Records from a dataset:

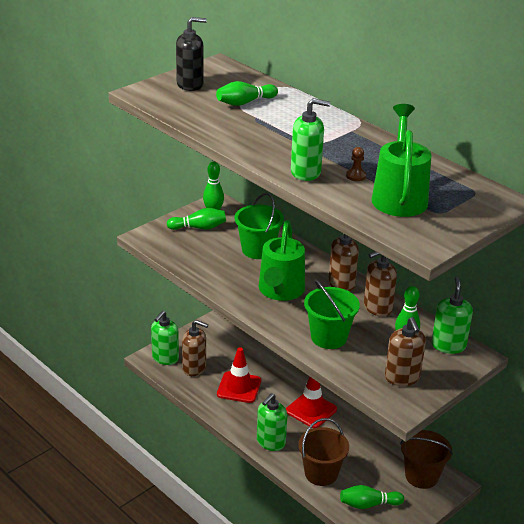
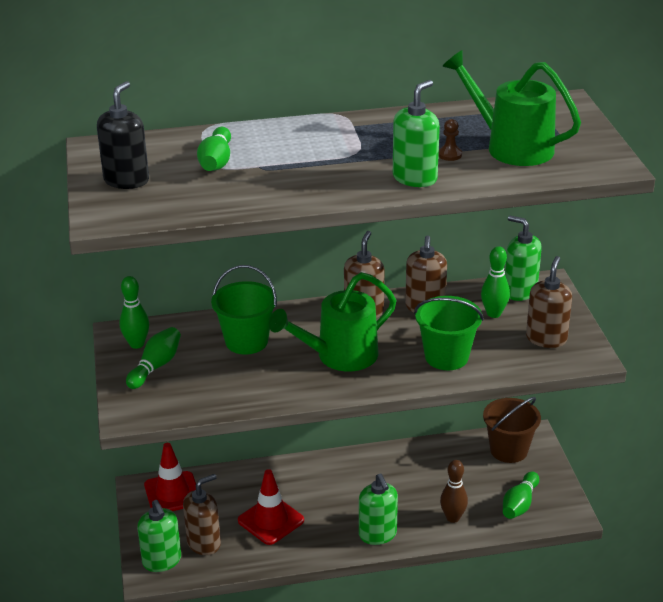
camera: 55 degrees left, 0 degrees up
green watering can [259,220,305,301] -> green watering can turned 105 degrees clockwise [269,272,396,371]
red traffic cone [286,377,337,428] -> red traffic cone moved to [144,443,196,511]
brown bucket [298,418,349,486] -> brown bowling pin [440,460,468,523]
brown soap dispenser [385,317,426,386] -> brown soap dispenser turned 90 degrees counterclockwise [526,256,572,348]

Instruction: The result should be an exact retyped version of all the entries above, containing no pictures.

Exercise solution:
camera: 55 degrees left, 0 degrees up
green watering can [259,220,305,301] -> green watering can turned 105 degrees clockwise [269,272,396,371]
red traffic cone [286,377,337,428] -> red traffic cone moved to [144,443,196,511]
brown bucket [298,418,349,486] -> brown bowling pin [440,460,468,523]
brown soap dispenser [385,317,426,386] -> brown soap dispenser turned 90 degrees counterclockwise [526,256,572,348]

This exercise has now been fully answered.